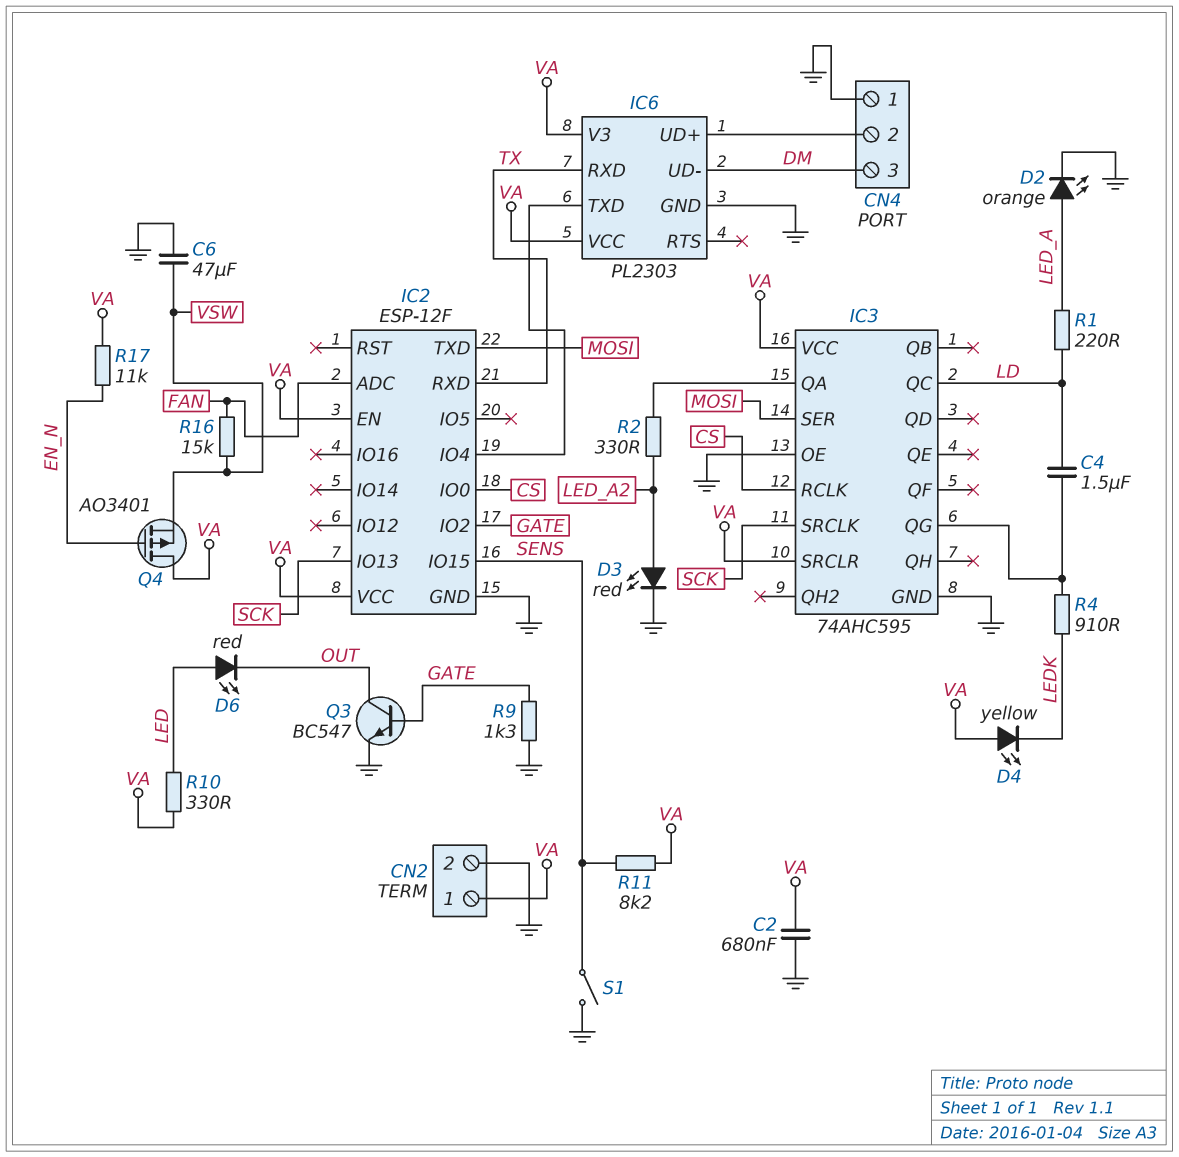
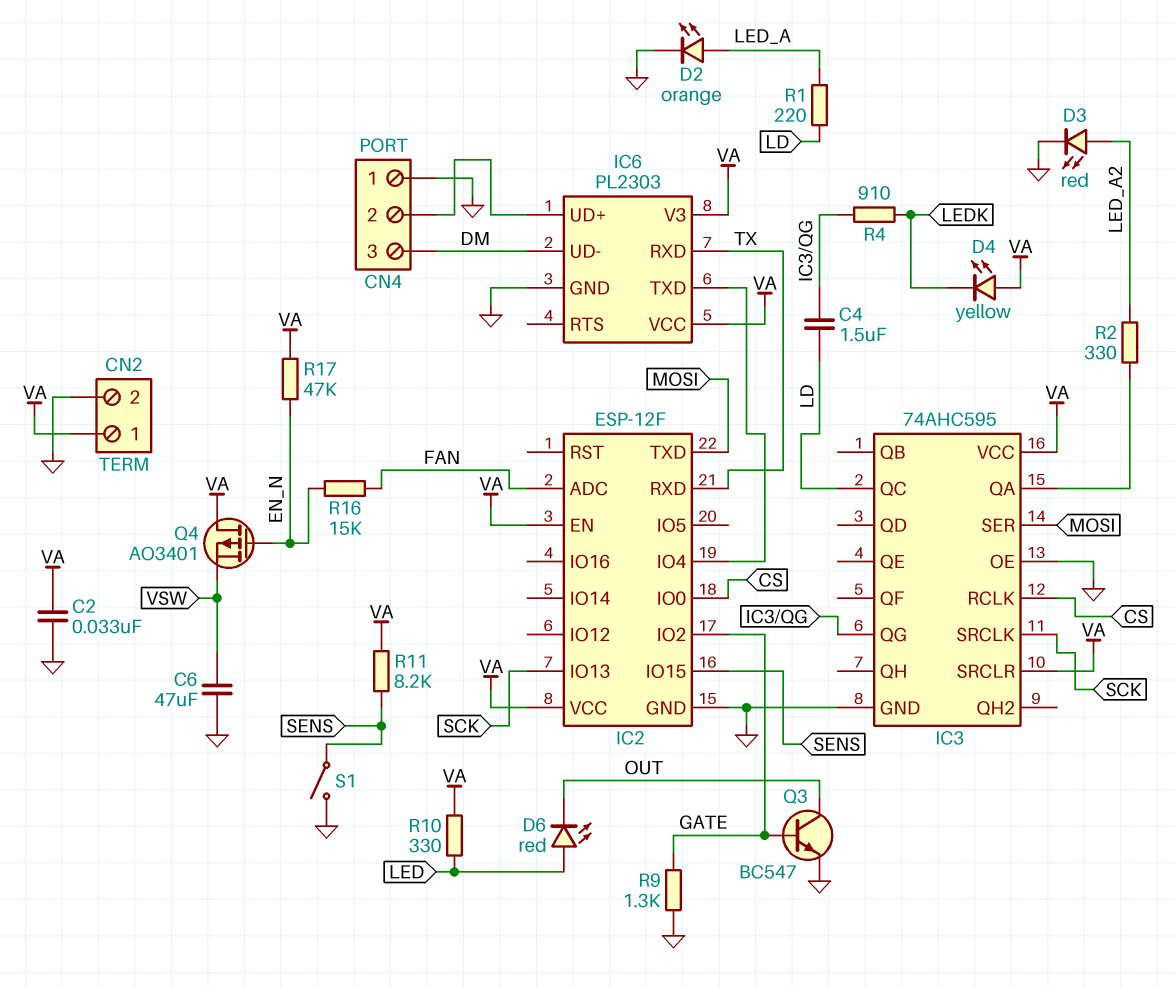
C2: 680nF (GND, VA) -> 33nF (GND, VA)
R16: 15k (FAN, VSW) -> 15k (EN_N, FAN)
R17: 11k (EN_N, VA) -> 47k (EN_N, VA)

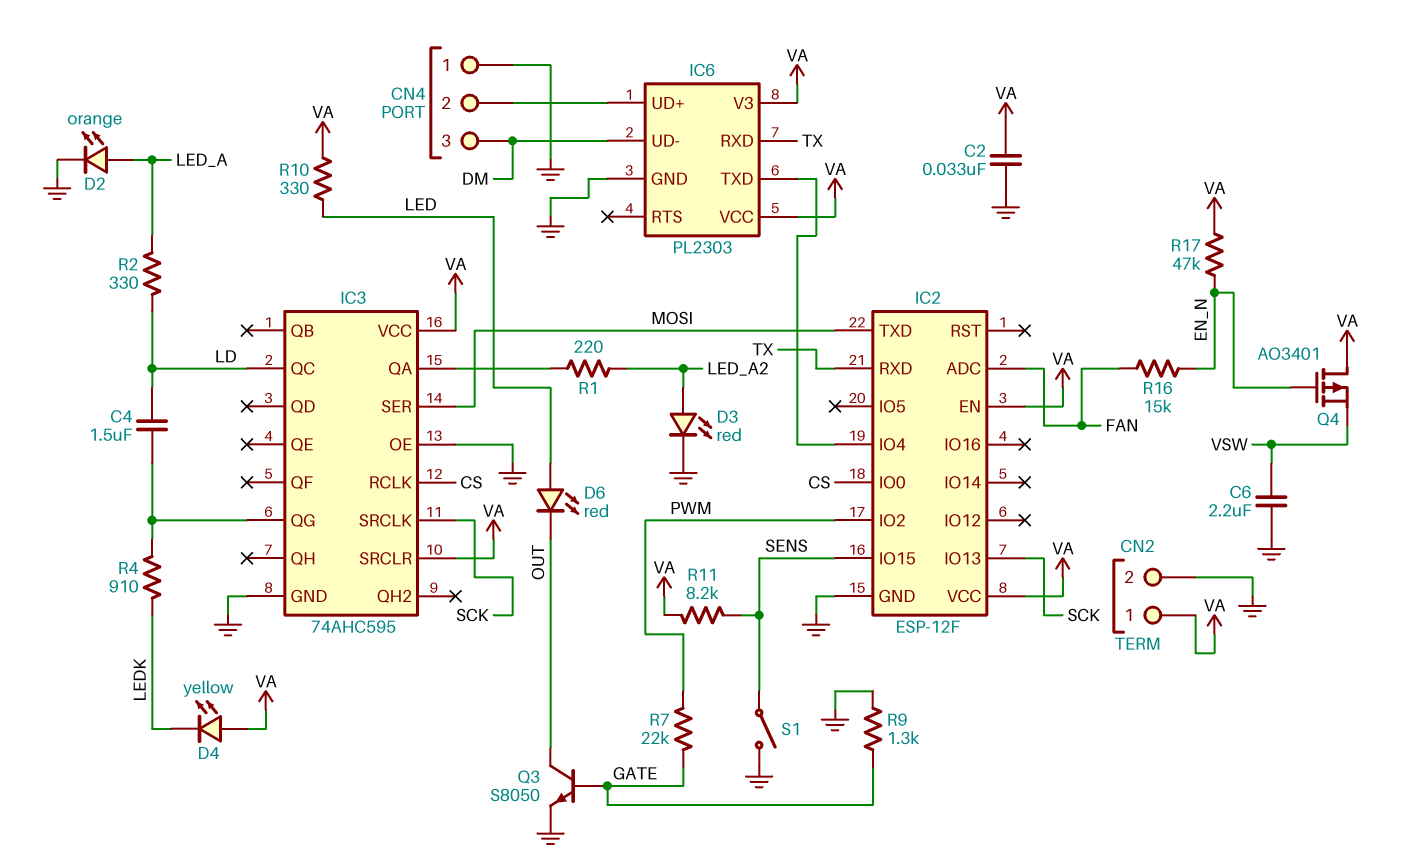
C6: 47uF (GND, VSW) -> 2.2uF (GND, VSW)
IC2 pin IO2: GATE -> PWM
Q3: NPN BC547 (B GATE, C OUT, E GND) -> NPN S8050 (B GATE, C OUT, E GND)
R1: 220 (LD, LED_A) -> 220 (IC3/QA, LED_A2)
R2: 330 (IC3/QA, LED_A2) -> 330 (LD, LED_A)
R7: none -> 22k (GATE, PWM)

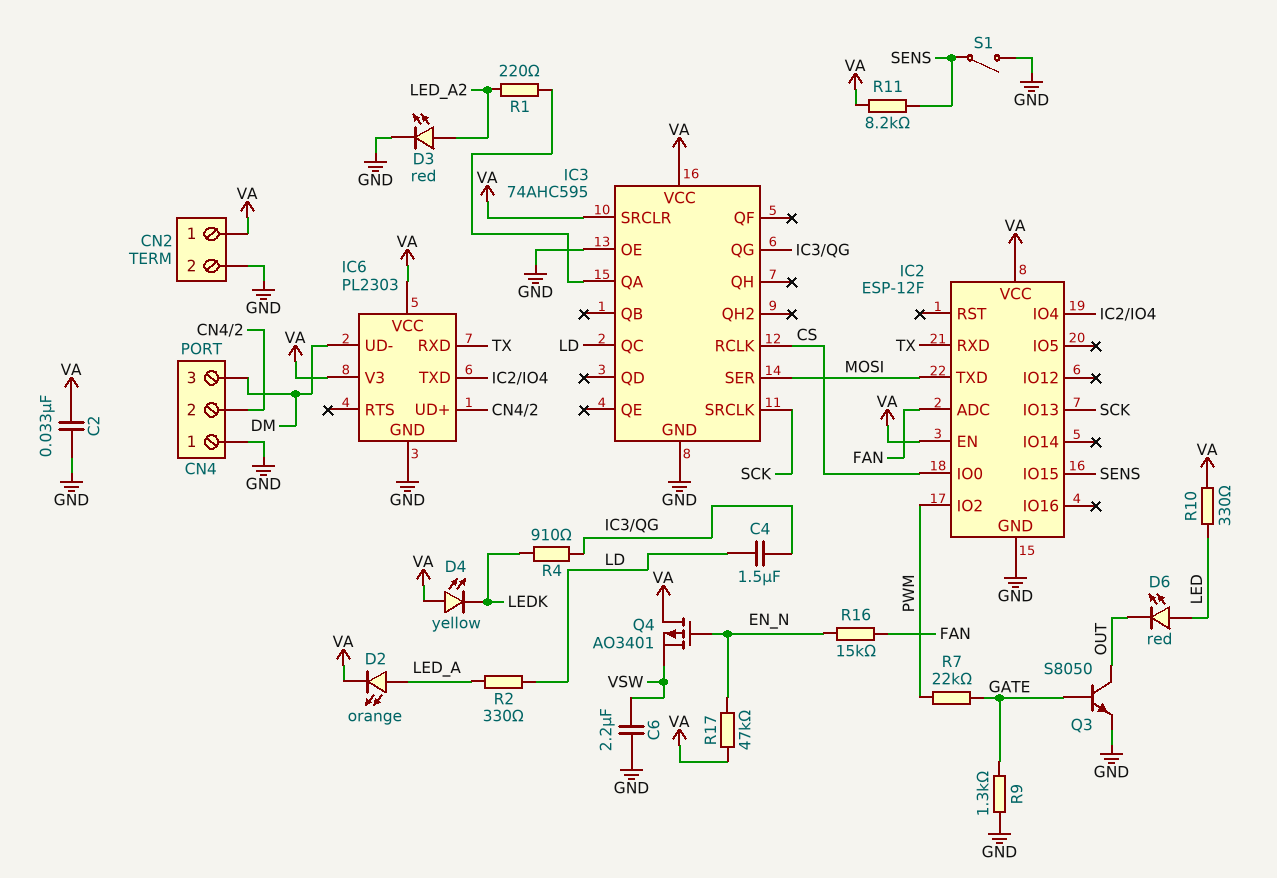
D2: LED orange (A LED_A, K GND) -> LED orange (A LED_A, K VA)

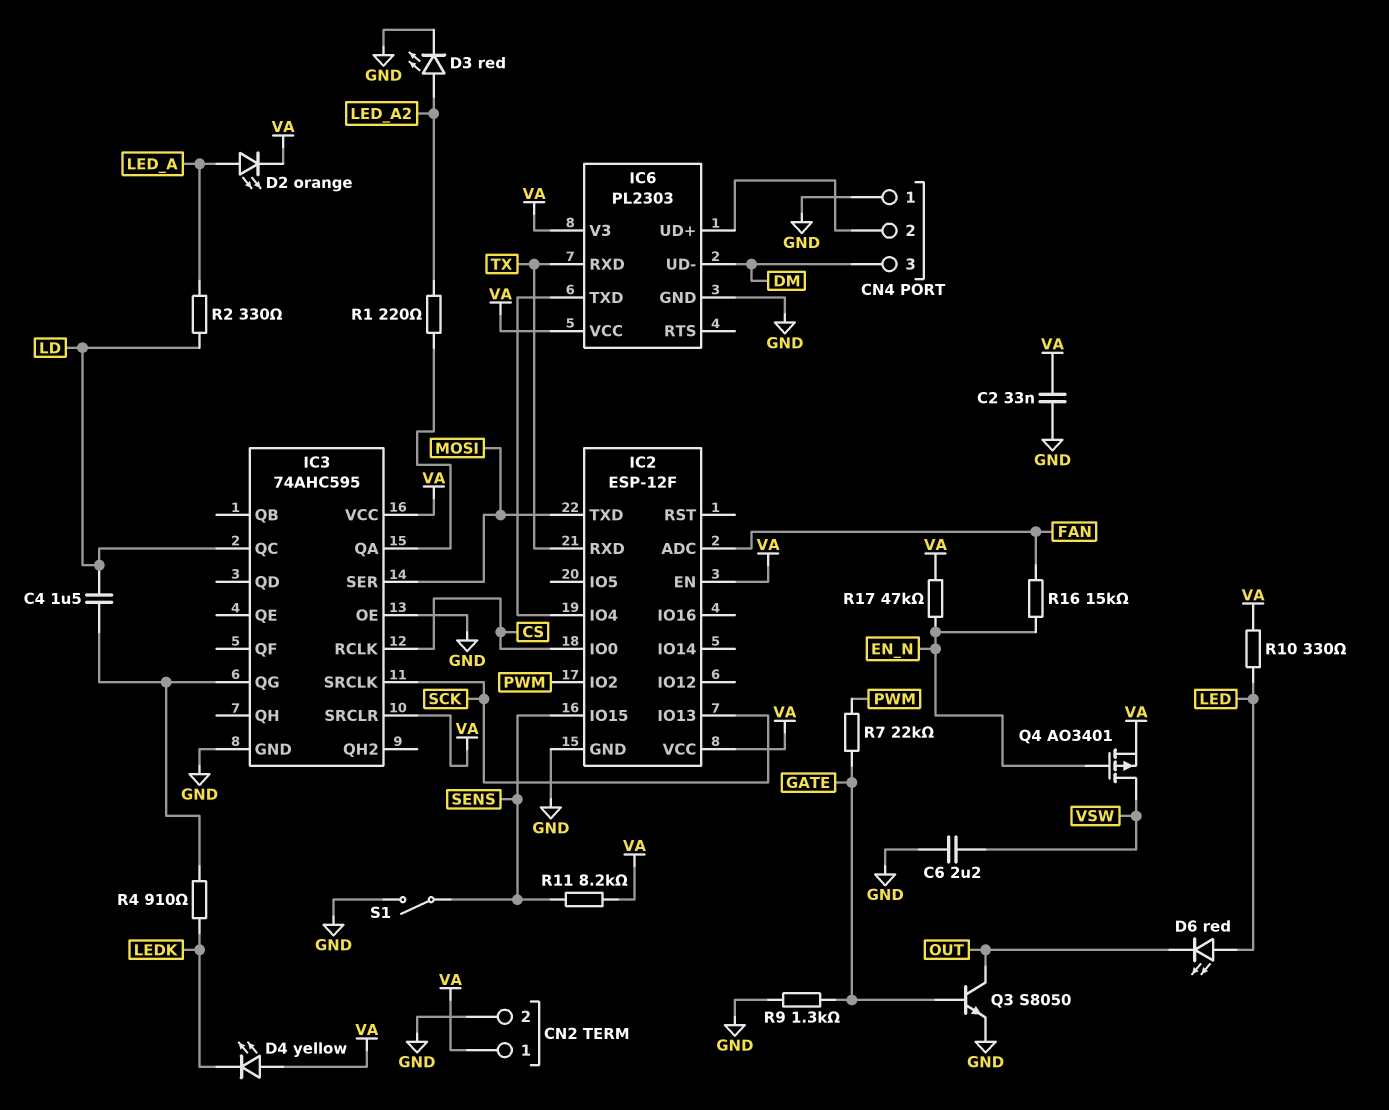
Q4: PMOS AO3401 (G EN_N, D VA, S VSW) -> PMOS AO3401 (G EN_N, D VSW, S VA)

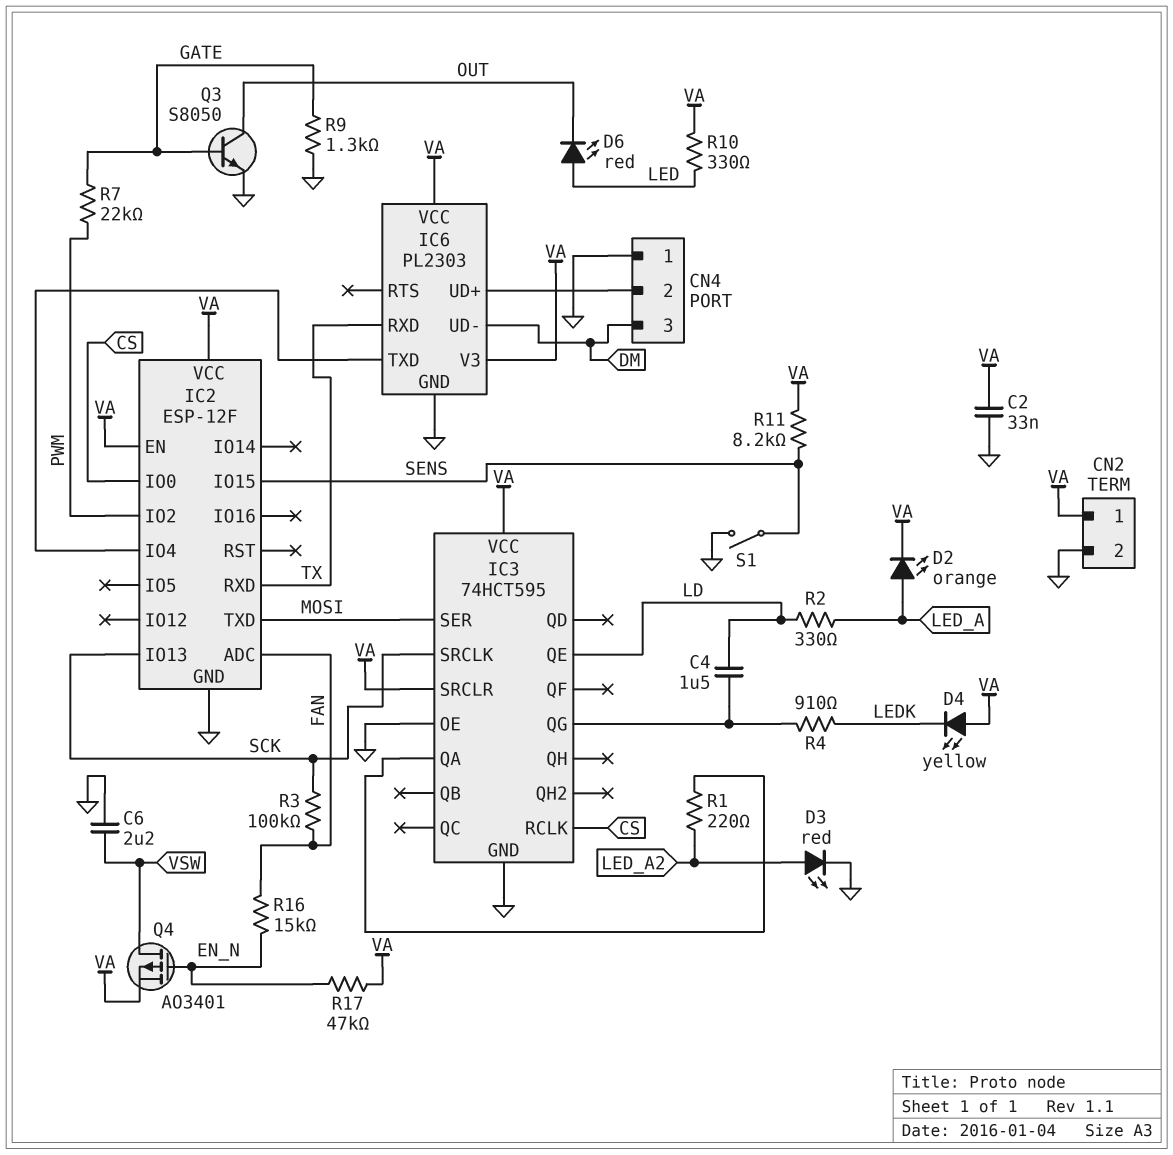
IC3: 74AHC595 -> 74HCT595
IC3 pin QC: LD -> none
IC3 pin QE: none -> LD
R3: none -> 100k (FAN, SCK)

Problem description >> Only the lines from the one bearing "IC3 pin QC: LD -> none" through the end of the entries above belong in the answer, each one exactly as given.

Your response >>
IC3 pin QC: LD -> none
IC3 pin QE: none -> LD
R3: none -> 100k (FAN, SCK)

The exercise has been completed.